> **Exercise aim**
Reproduce these lines exactly, from the line containing "Question: Visually, is beige" through the end of the data.

> **Material supplied**
--------------------------------------------------
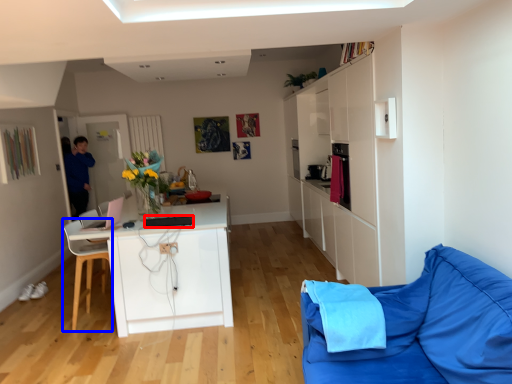
Question: Which of the following is the closest to the observer, appliance (highlighted by a red box) or chair (highlighted by a blue box)?

Choices:
 (A) appliance
 (B) chair

Answer: (A)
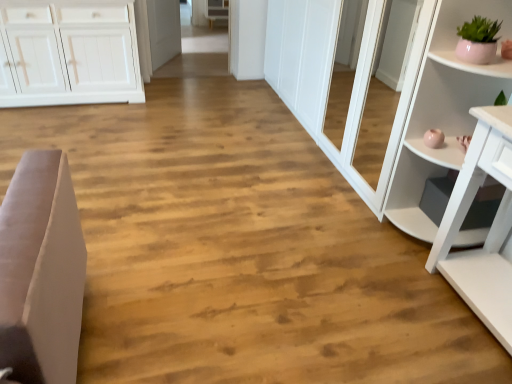
You are a GUI agent. You are given a task and a screenshot of the screen. Output one action in this format:
    pyautogui.click(x=<x>, y=<y>)
    Task: Click on the free point in front of white glossy shelf at right
    
    Given the screenshot: What is the action you would take?
    pyautogui.click(x=431, y=306)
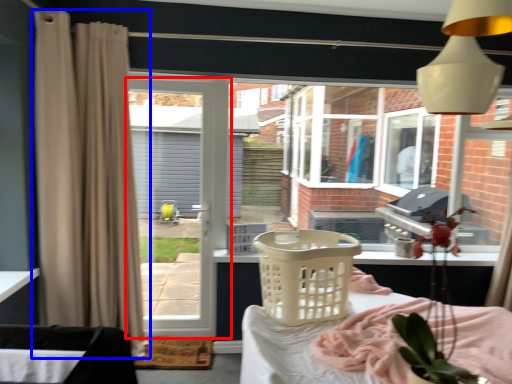
Question: Which point is further to the camera, door (highlighted by a red box) or curtain (highlighted by a blue box)?

Choices:
 (A) door
 (B) curtain

Answer: (A)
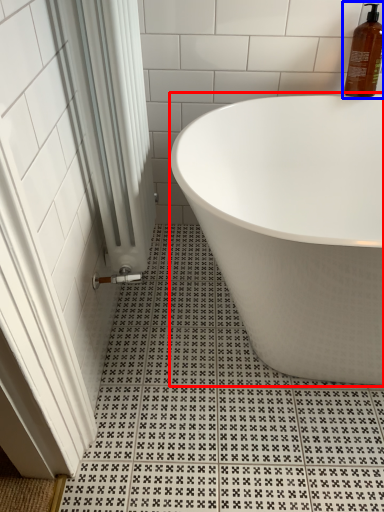
Question: Which point is further to the camera, bathtub (highlighted by a red box) or cleaning product (highlighted by a blue box)?

Choices:
 (A) bathtub
 (B) cleaning product

Answer: (B)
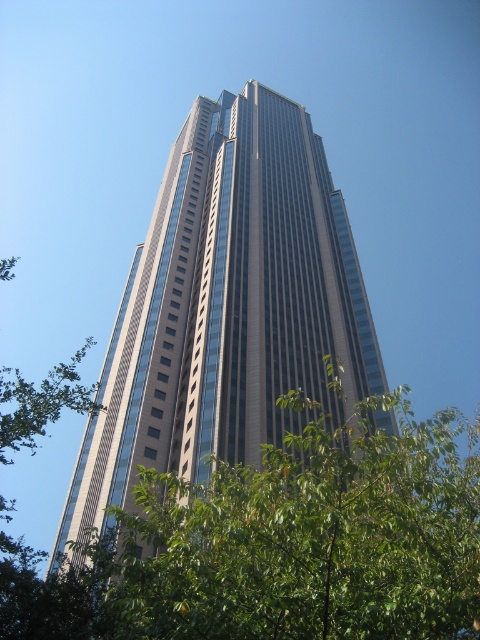
You are a photographer standing in front of the glassy steel skyscraper at center and the green leafy tree at center. You want to capture a photo where both objects are in the frame. Which object should you position closer to the edge of the frame to ensure both fit?

Since the glassy steel skyscraper at center is wider than the green leafy tree at center, you should position the glassy steel skyscraper at center closer to the edge of the frame to ensure both fit in the photo.

You are a bird flying over the city and want to land on the green leafy tree at center. From your current position above the glassy steel skyscraper at center, which direction should you fly to reach the tree?

The green leafy tree at center is below the glassy steel skyscraper at center, so you should fly downward to reach the tree.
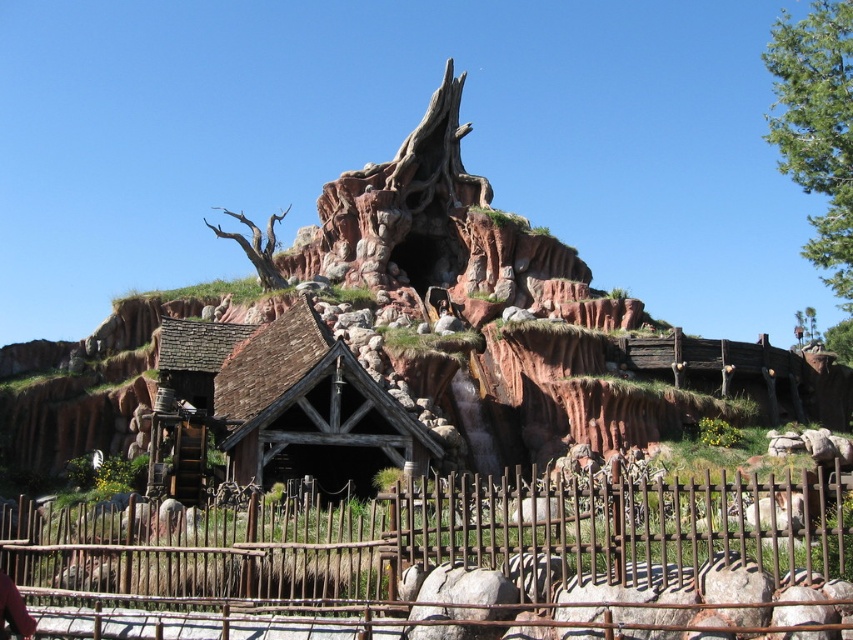
You are a visitor at this fantasy theme park and want to take a photo of the green leafy tree at upper right. However, you notice the rustic wood fence at lower center might block your view. Can you still see the tree clearly from where you are standing?

The rustic wood fence at lower center is shorter than the green leafy tree at upper right, so you can still see the tree clearly over the fence.

You are standing at the base of the rocky cliff in the image. You see a rustic wood fence at lower center marked by point (453,561). Which direction should you walk to reach the wooden building with the steeply pitched roof?

To reach the wooden building with the steeply pitched roof from the rustic wood fence at lower center marked by point (453,561), you should walk towards the structure in the foreground since the wooden building is positioned in front of the rocky cliff and the fence is located at its base.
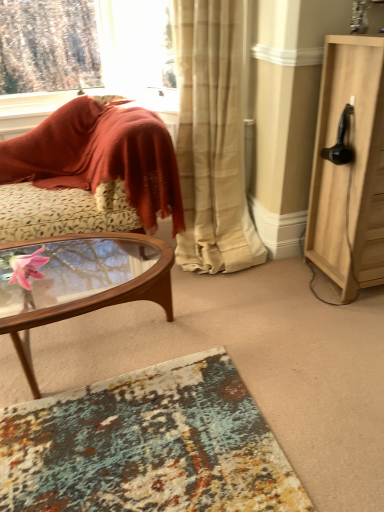
What do you see at coordinates (212, 139) in the screenshot?
I see `beige sheer curtain at center` at bounding box center [212, 139].

Find the location of a particular element. This screenshot has width=384, height=512. velvet-like rust-colored cushion at left is located at coordinates (101, 156).

Where is `light wood cabinet at right`? The height and width of the screenshot is (512, 384). light wood cabinet at right is located at coordinates (349, 167).

In order to click on beige sheer curtain at center in this screenshot , I will do `click(212, 139)`.

Looking at this image, does beige sheer curtain at center touch velvet-like rust-colored cushion at left?

No, beige sheer curtain at center is not beside velvet-like rust-colored cushion at left.

Does beige sheer curtain at center turn towards velvet-like rust-colored cushion at left?

No.

Which is closer, (229, 74) or (137, 192)?

Point (229, 74) appears to be closer to the viewer than point (137, 192).

Would you say textured rug at lower center contains woodenwoodencoffee table at left?

No, woodenwoodencoffee table at left is not a part of textured rug at lower center.

Image resolution: width=384 pixels, height=512 pixels. I want to click on desk in front of the woodenwoodencoffee table at left, so click(x=148, y=446).

Considering the sizes of textured rug at lower center and woodenwoodencoffee table at left in the image, is textured rug at lower center bigger or smaller than woodenwoodencoffee table at left?

In the image, textured rug at lower center appears to be smaller than woodenwoodencoffee table at left.

Is textured rug at lower center facing towards woodenwoodencoffee table at left?

No, textured rug at lower center is not turned towards woodenwoodencoffee table at left.

Considering the relative sizes of light wood cabinet at right and velvet-like rust-colored cushion at left in the image provided, is light wood cabinet at right bigger than velvet-like rust-colored cushion at left?

No.

From the picture: Considering the positions of objects light wood cabinet at right and velvet-like rust-colored cushion at left in the image provided, who is more to the left, light wood cabinet at right or velvet-like rust-colored cushion at left?

velvet-like rust-colored cushion at left is more to the left.

In order to click on cushion behind the light wood cabinet at right in this screenshot , I will do `click(101, 156)`.

Are light wood cabinet at right and velvet-like rust-colored cushion at left making contact?

No, light wood cabinet at right is not beside velvet-like rust-colored cushion at left.

The height and width of the screenshot is (512, 384). Find the location of `curtain above the woodenwoodencoffee table at left (from the image's perspective)`. curtain above the woodenwoodencoffee table at left (from the image's perspective) is located at coordinates pos(212,139).

Does point (186, 22) come behind point (67, 294)?

No.

What's the angular difference between beige sheer curtain at center and woodenwoodencoffee table at left's facing directions?

The facing directions of beige sheer curtain at center and woodenwoodencoffee table at left are 3.05 degrees apart.

Looking at their sizes, would you say beige sheer curtain at center is wider or thinner than woodenwoodencoffee table at left?

beige sheer curtain at center is wider than woodenwoodencoffee table at left.

Between light wood cabinet at right and woodenwoodencoffee table at left, which one has smaller width?

With smaller width is light wood cabinet at right.

Is light wood cabinet at right completely or partially outside of woodenwoodencoffee table at left?

Indeed, light wood cabinet at right is completely outside woodenwoodencoffee table at left.

In terms of size, does light wood cabinet at right appear bigger or smaller than woodenwoodencoffee table at left?

light wood cabinet at right is bigger than woodenwoodencoffee table at left.

How far apart are light wood cabinet at right and woodenwoodencoffee table at left?

light wood cabinet at right and woodenwoodencoffee table at left are 1.08 meters apart.

Is light wood cabinet at right smaller than beige sheer curtain at center?

Yes.

Considering the relative positions of light wood cabinet at right and beige sheer curtain at center in the image provided, is light wood cabinet at right in front of beige sheer curtain at center?

Yes, light wood cabinet at right is in front of beige sheer curtain at center.

Between point (326, 167) and point (263, 249), which one is positioned behind?

The point (263, 249) is behind.

How different are the orientations of light wood cabinet at right and beige sheer curtain at center in degrees?

There is a 1.71-degree angle between the facing directions of light wood cabinet at right and beige sheer curtain at center.

From a real-world perspective, is woodenwoodencoffee table at left below light wood cabinet at right?

Correct, in the physical world, woodenwoodencoffee table at left is lower than light wood cabinet at right.

Considering their positions, is woodenwoodencoffee table at left located in front of or behind light wood cabinet at right?

Clearly, woodenwoodencoffee table at left is in front of light wood cabinet at right.

From the image's perspective, which one is positioned higher, woodenwoodencoffee table at left or light wood cabinet at right?

light wood cabinet at right, from the image's perspective.

I want to click on cushion located underneath the beige sheer curtain at center (from a real-world perspective), so click(101, 156).

What are the coordinates of `coffee table above the textured rug at lower center (from the image's perspective)` in the screenshot? It's located at (82, 283).

Estimate the real-world distances between objects in this image. Which object is further from woodenwoodencoffee table at left, velvet-like rust-colored cushion at left or textured rug at lower center?

Based on the image, textured rug at lower center appears to be further to woodenwoodencoffee table at left.

Looking at the image, which one is located closer to textured rug at lower center, beige sheer curtain at center or velvet-like rust-colored cushion at left?

beige sheer curtain at center lies closer to textured rug at lower center than the other object.

Which object lies nearer to the anchor point textured rug at lower center, light wood cabinet at right or beige sheer curtain at center?

beige sheer curtain at center.

Based on their spatial positions, is textured rug at lower center or beige sheer curtain at center further from light wood cabinet at right?

textured rug at lower center.

Estimate the real-world distances between objects in this image. Which object is closer to light wood cabinet at right, woodenwoodencoffee table at left or textured rug at lower center?

woodenwoodencoffee table at left is closer to light wood cabinet at right.

Considering their positions, is textured rug at lower center positioned closer to beige sheer curtain at center than woodenwoodencoffee table at left?

Based on the image, woodenwoodencoffee table at left appears to be nearer to beige sheer curtain at center.

When comparing their distances from beige sheer curtain at center, does textured rug at lower center or light wood cabinet at right seem further?

Based on the image, textured rug at lower center appears to be further to beige sheer curtain at center.

Based on their spatial positions, is beige sheer curtain at center or textured rug at lower center further from velvet-like rust-colored cushion at left?

The object further to velvet-like rust-colored cushion at left is textured rug at lower center.

Locate an element on the screen. coffee table situated between velvet-like rust-colored cushion at left and light wood cabinet at right from left to right is located at coordinates (82, 283).

Identify the location of cushion that lies between beige sheer curtain at center and woodenwoodencoffee table at left from top to bottom. The image size is (384, 512). (101, 156).

Where is `cabinetry between beige sheer curtain at center and textured rug at lower center from top to bottom`? cabinetry between beige sheer curtain at center and textured rug at lower center from top to bottom is located at coordinates (349, 167).

At what (x,y) coordinates should I click in order to perform the action: click on desk situated between woodenwoodencoffee table at left and light wood cabinet at right from left to right. Please return your answer as a coordinate pair (x, y). Looking at the image, I should click on (148, 446).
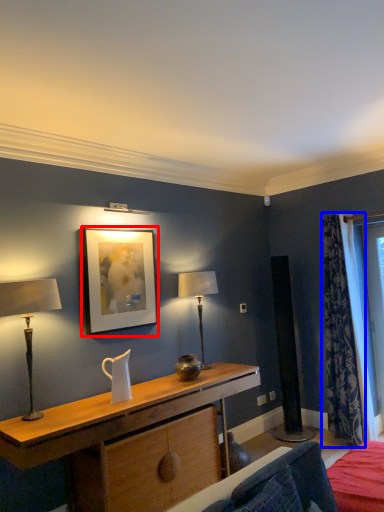
Question: Among these objects, which one is nearest to the camera, picture frame (highlighted by a red box) or curtain (highlighted by a blue box)?

Choices:
 (A) picture frame
 (B) curtain

Answer: (A)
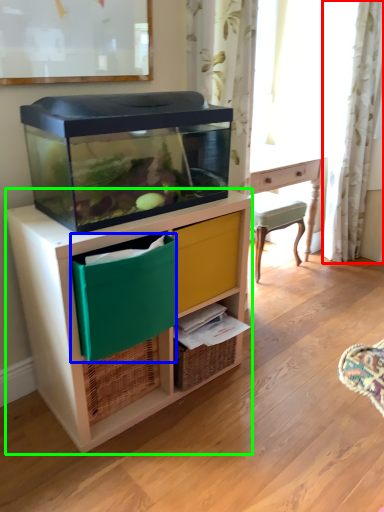
Question: Considering the real-world distances, which object is closest to curtain (highlighted by a red box)? storage box (highlighted by a blue box) or chest of drawers (highlighted by a green box).

Choices:
 (A) storage box
 (B) chest of drawers

Answer: (B)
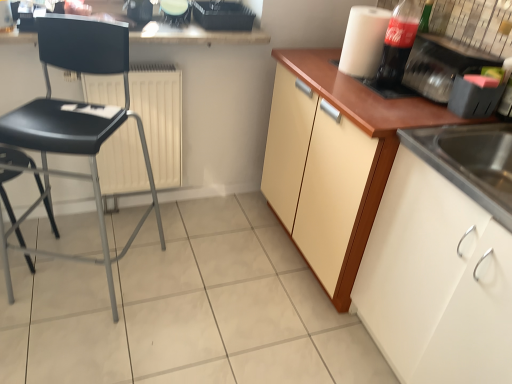
You are a GUI agent. You are given a task and a screenshot of the screen. Output one action in this format:
    pyautogui.click(x=<x>, y=<y>)
    Task: Click on the free point below black plastic chair at left, placed as the first chair when sorted from right to left (from a real-world perspective)
    The width and height of the screenshot is (512, 384).
    Given the screenshot: What is the action you would take?
    pyautogui.click(x=106, y=284)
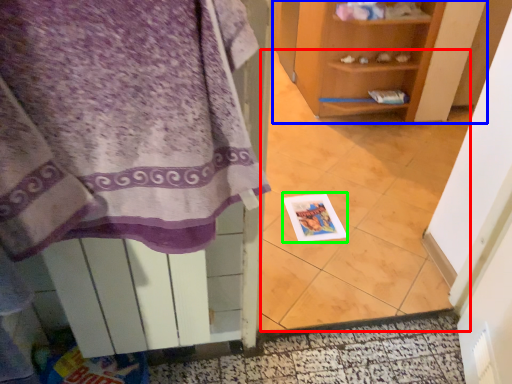
Question: Estimate the real-world distances between objects in this image. Which object is farther from tile (highlighted by a red box), shelf (highlighted by a blue box) or postcard (highlighted by a green box)?

Choices:
 (A) shelf
 (B) postcard

Answer: (A)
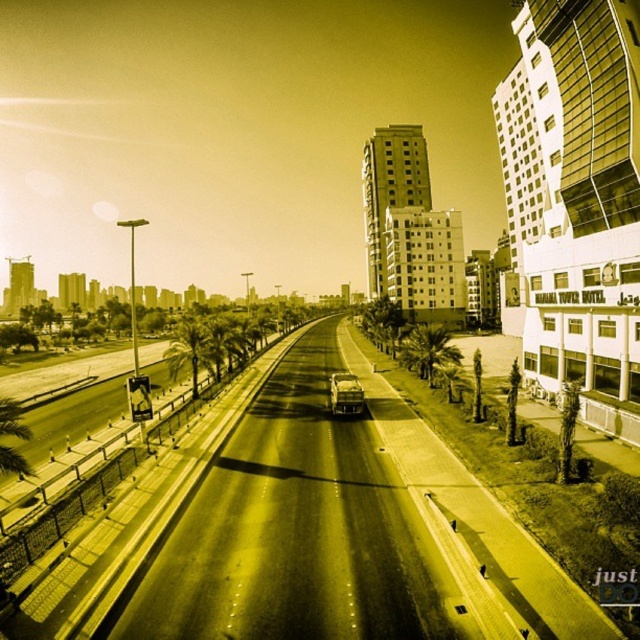
You are standing at the point marked by the coordinates point (426, 349) in the image. What object is located at this point?

The point (426, 349) marks the location of the green leafy palm tree at center right.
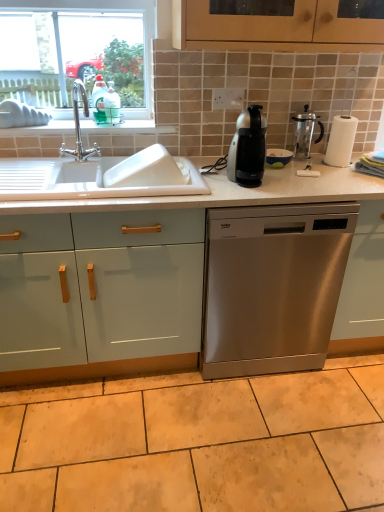
Question: Can you confirm if clear glass window at upper left is positioned to the left of beige ceramic tile at lower center?

Choices:
 (A) yes
 (B) no

Answer: (A)

Question: Does clear glass window at upper left have a lesser width compared to beige ceramic tile at lower center?

Choices:
 (A) yes
 (B) no

Answer: (A)

Question: Is clear glass window at upper left bigger than beige ceramic tile at lower center?

Choices:
 (A) no
 (B) yes

Answer: (A)

Question: From the image's perspective, is clear glass window at upper left located above beige ceramic tile at lower center?

Choices:
 (A) no
 (B) yes

Answer: (B)

Question: Is clear glass window at upper left wider than beige ceramic tile at lower center?

Choices:
 (A) yes
 (B) no

Answer: (B)

Question: In the image, is clear glass window at upper left positioned in front of or behind beige ceramic tile at lower center?

Choices:
 (A) front
 (B) behind

Answer: (B)

Question: From their relative heights in the image, would you say clear glass window at upper left is taller or shorter than beige ceramic tile at lower center?

Choices:
 (A) tall
 (B) short

Answer: (A)

Question: Visually, is clear glass window at upper left positioned to the left or to the right of beige ceramic tile at lower center?

Choices:
 (A) right
 (B) left

Answer: (B)

Question: From the image's perspective, relative to beige ceramic tile at lower center, is clear glass window at upper left above or below?

Choices:
 (A) above
 (B) below

Answer: (A)

Question: From the image's perspective, is stainless steel dishwasher at center located above or below polished chrome faucet at upper left?

Choices:
 (A) below
 (B) above

Answer: (A)

Question: Would you say stainless steel dishwasher at center is to the left or to the right of polished chrome faucet at upper left in the picture?

Choices:
 (A) left
 (B) right

Answer: (B)

Question: In terms of size, does stainless steel dishwasher at center appear bigger or smaller than polished chrome faucet at upper left?

Choices:
 (A) small
 (B) big

Answer: (B)

Question: Would you say stainless steel dishwasher at center is inside or outside polished chrome faucet at upper left?

Choices:
 (A) outside
 (B) inside

Answer: (A)

Question: In terms of width, does beige ceramic tile at lower center look wider or thinner when compared to stainless steel dishwasher at center?

Choices:
 (A) thin
 (B) wide

Answer: (B)

Question: Visually, is beige ceramic tile at lower center positioned to the left or to the right of stainless steel dishwasher at center?

Choices:
 (A) right
 (B) left

Answer: (B)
--------------------------------------------------
> **Answer for the task**
Question: Visually, is beige ceramic tile at lower center positioned to the left or to the right of stainless steel dishwasher at center?

Choices:
 (A) right
 (B) left

Answer: (B)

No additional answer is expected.